■ Information supplied:
--- begin ---

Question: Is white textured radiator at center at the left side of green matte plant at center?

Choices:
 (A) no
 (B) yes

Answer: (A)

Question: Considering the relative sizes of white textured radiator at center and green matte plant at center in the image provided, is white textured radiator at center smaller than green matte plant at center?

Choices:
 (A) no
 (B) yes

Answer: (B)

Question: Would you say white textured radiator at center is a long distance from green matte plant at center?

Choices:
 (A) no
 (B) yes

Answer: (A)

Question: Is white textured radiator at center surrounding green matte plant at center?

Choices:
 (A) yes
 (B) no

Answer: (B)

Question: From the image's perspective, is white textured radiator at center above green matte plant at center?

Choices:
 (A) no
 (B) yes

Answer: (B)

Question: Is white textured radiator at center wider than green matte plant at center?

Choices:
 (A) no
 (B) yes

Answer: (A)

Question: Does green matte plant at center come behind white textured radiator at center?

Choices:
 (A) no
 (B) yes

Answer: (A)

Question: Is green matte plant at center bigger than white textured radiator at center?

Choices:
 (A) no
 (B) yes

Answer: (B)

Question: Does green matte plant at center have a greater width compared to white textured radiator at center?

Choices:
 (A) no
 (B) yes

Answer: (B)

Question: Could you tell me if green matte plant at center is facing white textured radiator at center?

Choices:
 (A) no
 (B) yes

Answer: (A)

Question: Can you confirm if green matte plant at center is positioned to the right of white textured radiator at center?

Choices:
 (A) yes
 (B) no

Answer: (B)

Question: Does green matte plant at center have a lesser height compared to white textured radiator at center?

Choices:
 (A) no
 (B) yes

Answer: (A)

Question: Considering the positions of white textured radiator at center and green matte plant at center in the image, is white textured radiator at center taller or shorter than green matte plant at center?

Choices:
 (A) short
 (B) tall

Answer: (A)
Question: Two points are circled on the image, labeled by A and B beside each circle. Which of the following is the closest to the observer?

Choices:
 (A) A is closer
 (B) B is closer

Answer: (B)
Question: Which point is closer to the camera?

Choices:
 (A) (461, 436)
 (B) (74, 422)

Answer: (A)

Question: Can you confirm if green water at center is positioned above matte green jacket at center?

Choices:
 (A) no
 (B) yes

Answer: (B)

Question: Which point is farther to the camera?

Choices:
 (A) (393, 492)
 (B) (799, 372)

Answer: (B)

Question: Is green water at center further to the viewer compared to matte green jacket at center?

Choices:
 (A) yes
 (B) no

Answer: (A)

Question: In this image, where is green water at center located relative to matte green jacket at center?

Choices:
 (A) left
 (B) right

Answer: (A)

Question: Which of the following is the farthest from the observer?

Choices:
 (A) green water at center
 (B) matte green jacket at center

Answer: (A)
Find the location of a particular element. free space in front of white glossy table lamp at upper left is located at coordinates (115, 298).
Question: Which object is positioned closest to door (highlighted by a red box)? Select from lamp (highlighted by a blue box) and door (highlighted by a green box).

--- end ---

■ Exercise prompt:
Copy all of the records above word for word, keeping every line in its original order.

■ Task response:
Question: Is white textured radiator at center at the left side of green matte plant at center?

Choices:
 (A) no
 (B) yes

Answer: (A)

Question: Considering the relative sizes of white textured radiator at center and green matte plant at center in the image provided, is white textured radiator at center smaller than green matte plant at center?

Choices:
 (A) no
 (B) yes

Answer: (B)

Question: Would you say white textured radiator at center is a long distance from green matte plant at center?

Choices:
 (A) no
 (B) yes

Answer: (A)

Question: Is white textured radiator at center surrounding green matte plant at center?

Choices:
 (A) yes
 (B) no

Answer: (B)

Question: From the image's perspective, is white textured radiator at center above green matte plant at center?

Choices:
 (A) no
 (B) yes

Answer: (B)

Question: Is white textured radiator at center wider than green matte plant at center?

Choices:
 (A) no
 (B) yes

Answer: (A)

Question: Does green matte plant at center come behind white textured radiator at center?

Choices:
 (A) no
 (B) yes

Answer: (A)

Question: Is green matte plant at center bigger than white textured radiator at center?

Choices:
 (A) no
 (B) yes

Answer: (B)

Question: Does green matte plant at center have a greater width compared to white textured radiator at center?

Choices:
 (A) no
 (B) yes

Answer: (B)

Question: Could you tell me if green matte plant at center is facing white textured radiator at center?

Choices:
 (A) no
 (B) yes

Answer: (A)

Question: Can you confirm if green matte plant at center is positioned to the right of white textured radiator at center?

Choices:
 (A) yes
 (B) no

Answer: (B)

Question: Does green matte plant at center have a lesser height compared to white textured radiator at center?

Choices:
 (A) no
 (B) yes

Answer: (A)

Question: Considering the positions of white textured radiator at center and green matte plant at center in the image, is white textured radiator at center taller or shorter than green matte plant at center?

Choices:
 (A) short
 (B) tall

Answer: (A)
Question: Two points are circled on the image, labeled by A and B beside each circle. Which of the following is the closest to the observer?

Choices:
 (A) A is closer
 (B) B is closer

Answer: (B)
Question: Which point is closer to the camera?

Choices:
 (A) (461, 436)
 (B) (74, 422)

Answer: (A)

Question: Can you confirm if green water at center is positioned above matte green jacket at center?

Choices:
 (A) no
 (B) yes

Answer: (B)

Question: Which point is farther to the camera?

Choices:
 (A) (393, 492)
 (B) (799, 372)

Answer: (B)

Question: Is green water at center further to the viewer compared to matte green jacket at center?

Choices:
 (A) yes
 (B) no

Answer: (A)

Question: In this image, where is green water at center located relative to matte green jacket at center?

Choices:
 (A) left
 (B) right

Answer: (A)

Question: Which of the following is the farthest from the observer?

Choices:
 (A) green water at center
 (B) matte green jacket at center

Answer: (A)
Find the location of a particular element. free space in front of white glossy table lamp at upper left is located at coordinates (115, 298).
Question: Which object is positioned closest to door (highlighted by a red box)? Select from lamp (highlighted by a blue box) and door (highlighted by a green box).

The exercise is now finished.